## What you should do
Needed from the data below: every line from the one with "C3: 33uF (plus" up to and including the one with "V1: 15V (plus", repeated exactly and with nothing else.

## Source data
· · · · · · ·
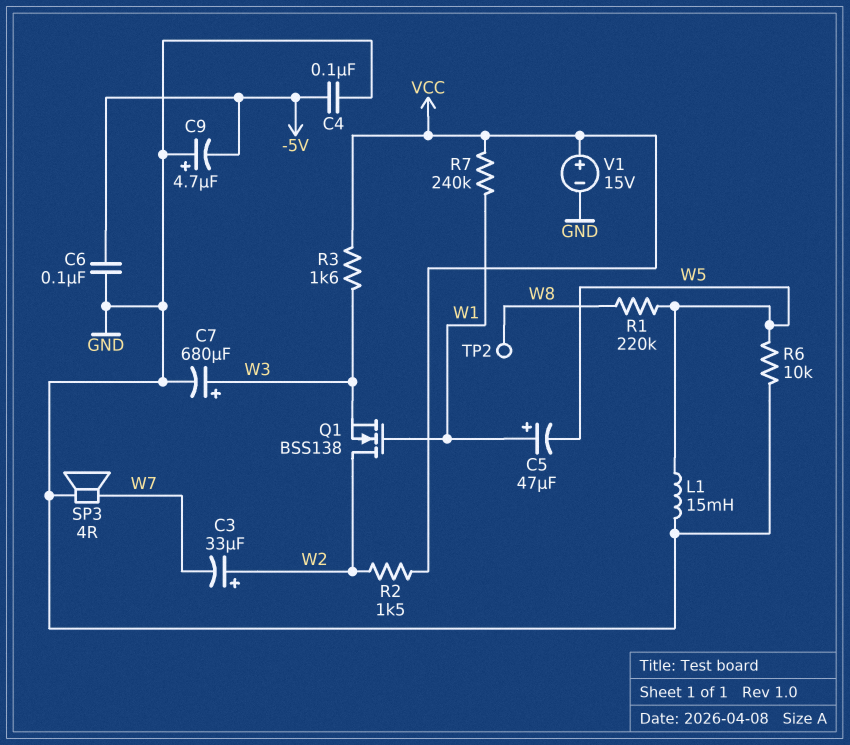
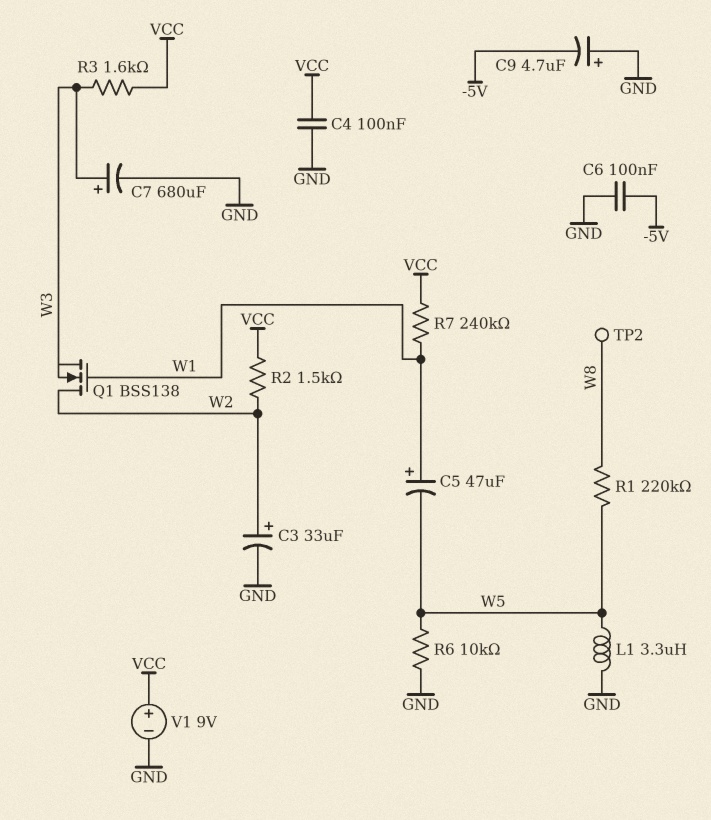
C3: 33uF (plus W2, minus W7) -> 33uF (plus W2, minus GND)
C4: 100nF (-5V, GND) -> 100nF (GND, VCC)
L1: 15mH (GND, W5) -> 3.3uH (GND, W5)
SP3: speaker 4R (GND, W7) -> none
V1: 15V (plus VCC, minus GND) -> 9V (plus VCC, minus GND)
· · · · · · ·
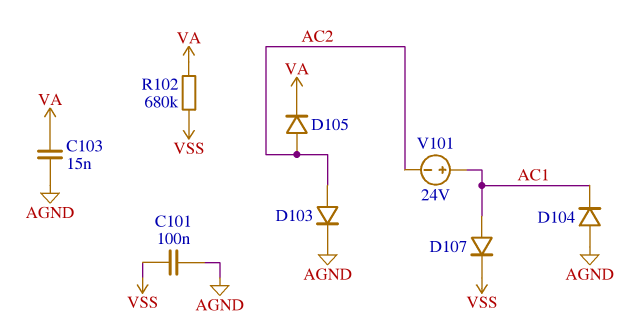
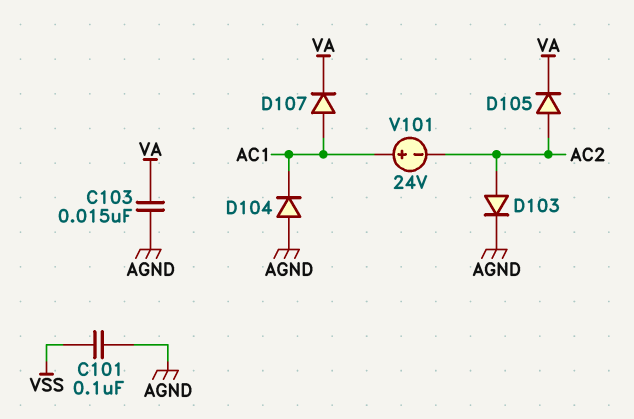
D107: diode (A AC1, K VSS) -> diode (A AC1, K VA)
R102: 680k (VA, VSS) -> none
· · · · · · ·
## Answer box
C3: 33uF (plus W2, minus W7) -> 33uF (plus W2, minus GND)
C4: 100nF (-5V, GND) -> 100nF (GND, VCC)
L1: 15mH (GND, W5) -> 3.3uH (GND, W5)
SP3: speaker 4R (GND, W7) -> none
V1: 15V (plus VCC, minus GND) -> 9V (plus VCC, minus GND)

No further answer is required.